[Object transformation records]
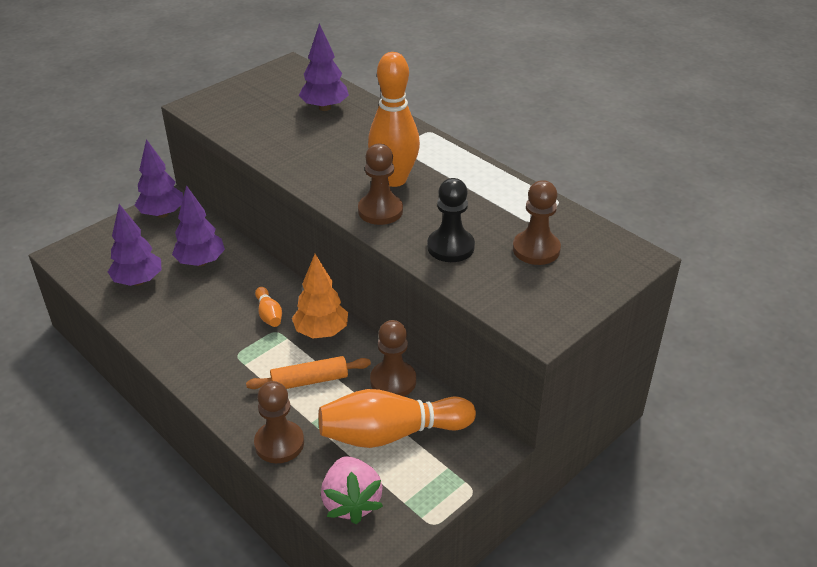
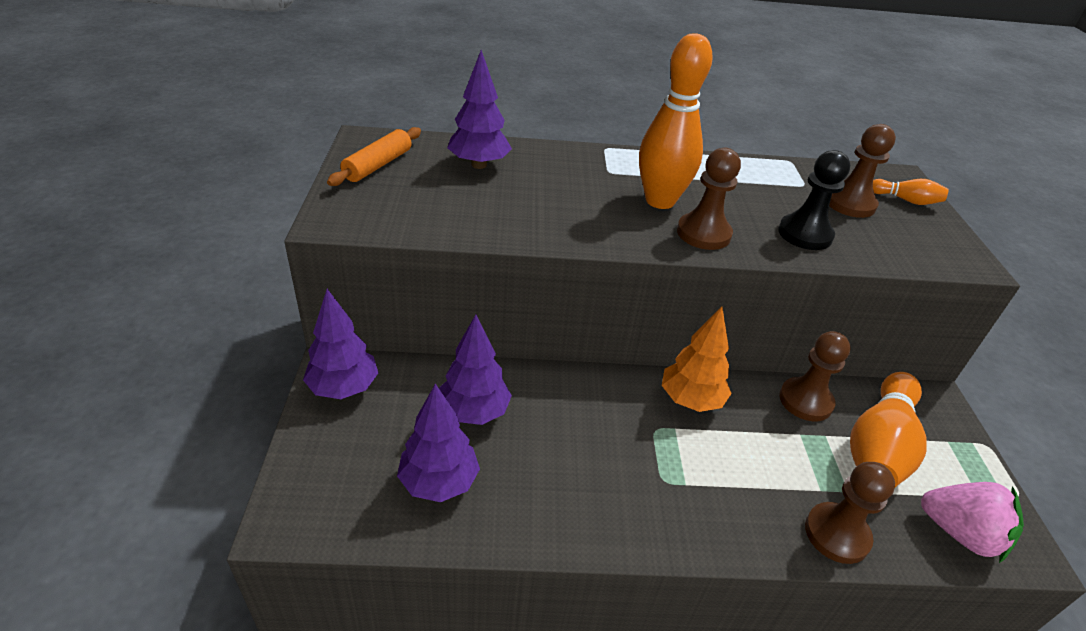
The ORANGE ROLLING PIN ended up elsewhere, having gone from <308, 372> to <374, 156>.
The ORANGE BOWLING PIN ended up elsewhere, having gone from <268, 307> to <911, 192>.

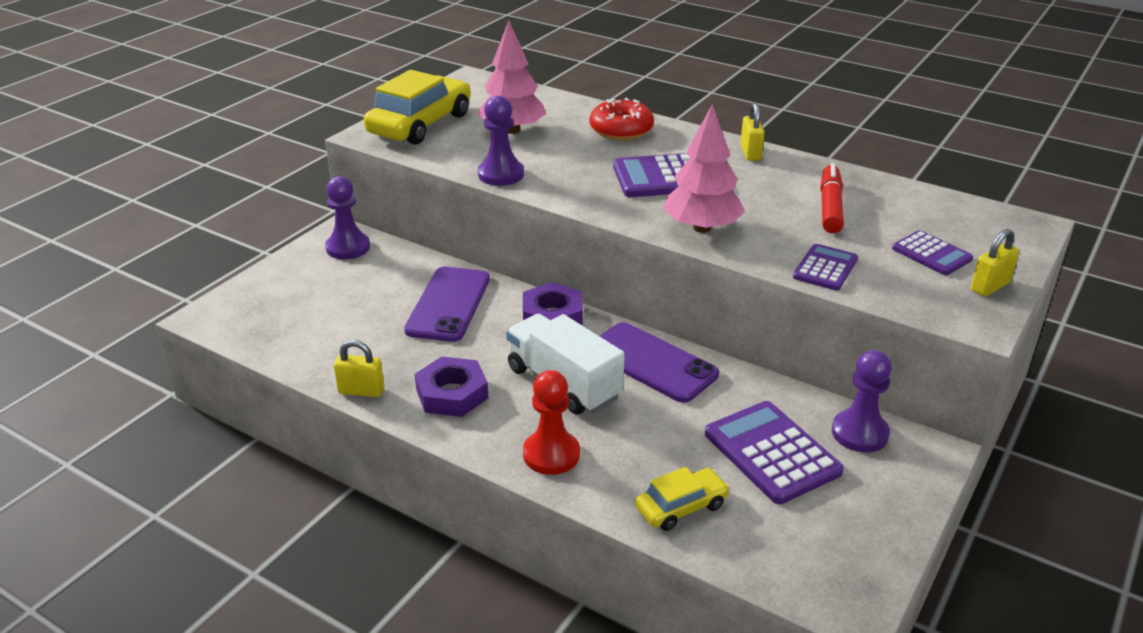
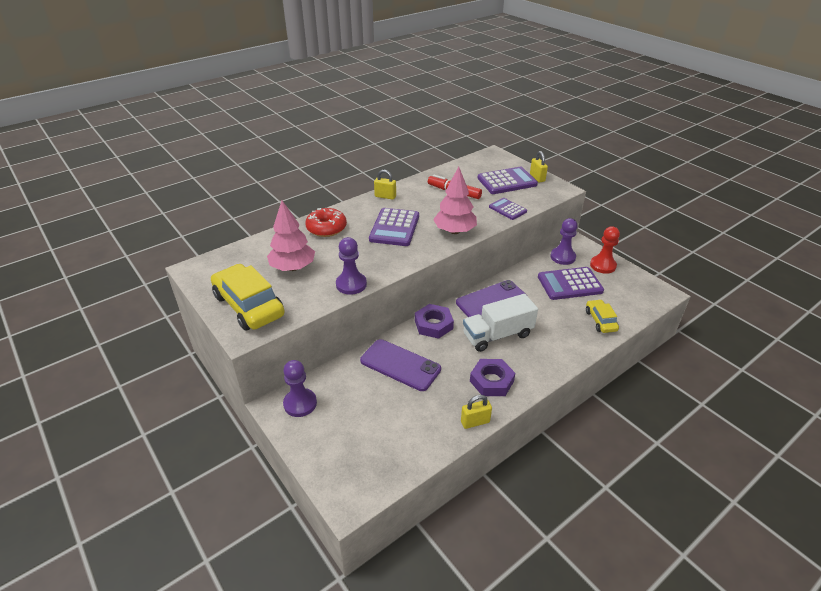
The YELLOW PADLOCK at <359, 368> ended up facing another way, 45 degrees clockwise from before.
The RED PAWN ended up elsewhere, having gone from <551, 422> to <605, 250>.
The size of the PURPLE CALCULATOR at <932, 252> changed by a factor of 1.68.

* **ABOUT THIS EXERCISE**:
Give every record back exactly as it reads, with no images.

* **RESPONSE**:
The ORANGE ROLLING PIN ended up elsewhere, having gone from <308, 372> to <374, 156>.
The ORANGE BOWLING PIN ended up elsewhere, having gone from <268, 307> to <911, 192>.

The YELLOW PADLOCK at <359, 368> ended up facing another way, 45 degrees clockwise from before.
The RED PAWN ended up elsewhere, having gone from <551, 422> to <605, 250>.
The size of the PURPLE CALCULATOR at <932, 252> changed by a factor of 1.68.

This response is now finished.